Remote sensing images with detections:
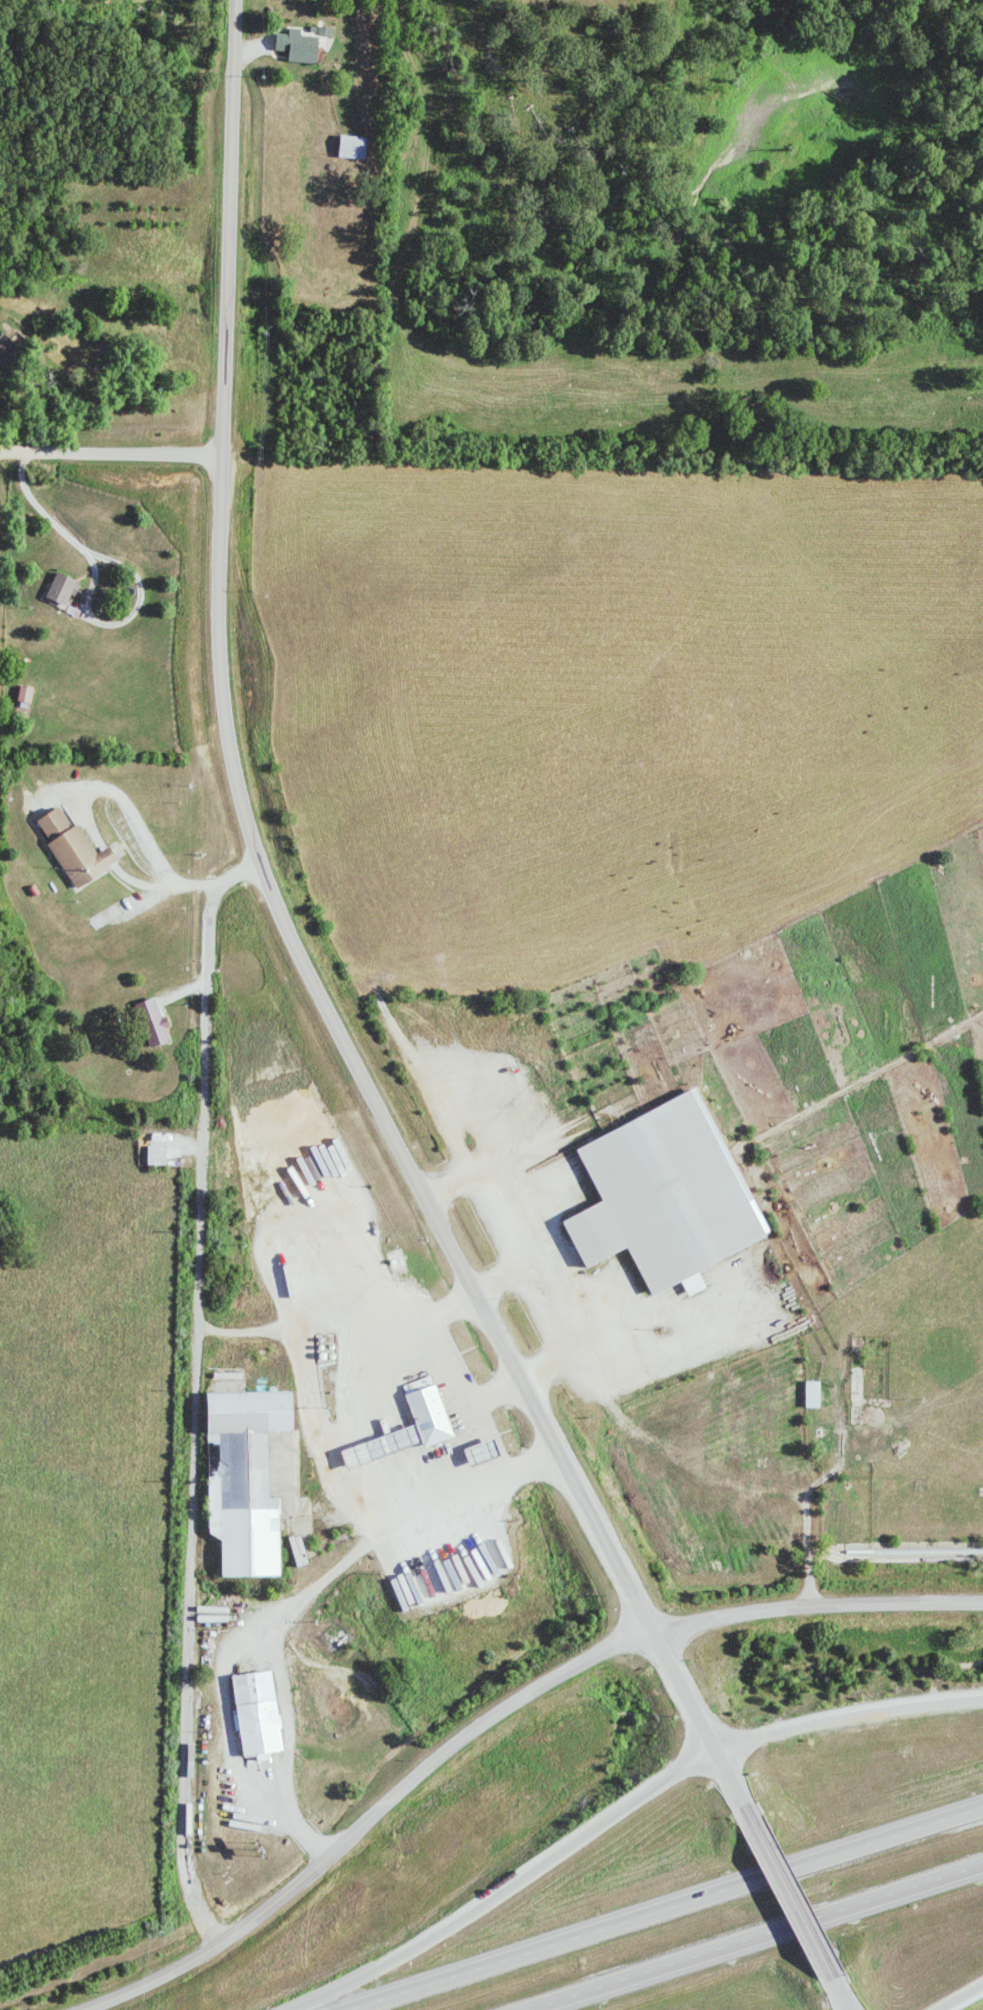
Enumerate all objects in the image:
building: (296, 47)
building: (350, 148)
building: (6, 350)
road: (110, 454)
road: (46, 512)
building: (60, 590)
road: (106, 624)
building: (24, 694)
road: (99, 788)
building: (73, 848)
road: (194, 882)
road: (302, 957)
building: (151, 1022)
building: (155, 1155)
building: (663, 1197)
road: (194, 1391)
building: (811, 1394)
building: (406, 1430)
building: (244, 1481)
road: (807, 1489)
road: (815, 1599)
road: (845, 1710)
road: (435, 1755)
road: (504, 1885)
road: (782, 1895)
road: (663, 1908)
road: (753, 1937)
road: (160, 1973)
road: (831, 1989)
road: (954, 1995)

Task goal: Each record must be quoted in full and exactly. Do not include the pictures.

Solution for this task:
Enumerate all objects in the image:
building: (296, 47)
building: (350, 148)
building: (6, 350)
road: (110, 454)
road: (46, 512)
building: (60, 590)
road: (106, 624)
building: (24, 694)
road: (99, 788)
building: (73, 848)
road: (194, 882)
road: (302, 957)
building: (151, 1022)
building: (155, 1155)
building: (663, 1197)
road: (194, 1391)
building: (811, 1394)
building: (406, 1430)
building: (244, 1481)
road: (807, 1489)
road: (815, 1599)
road: (845, 1710)
road: (435, 1755)
road: (504, 1885)
road: (782, 1895)
road: (663, 1908)
road: (753, 1937)
road: (160, 1973)
road: (831, 1989)
road: (954, 1995)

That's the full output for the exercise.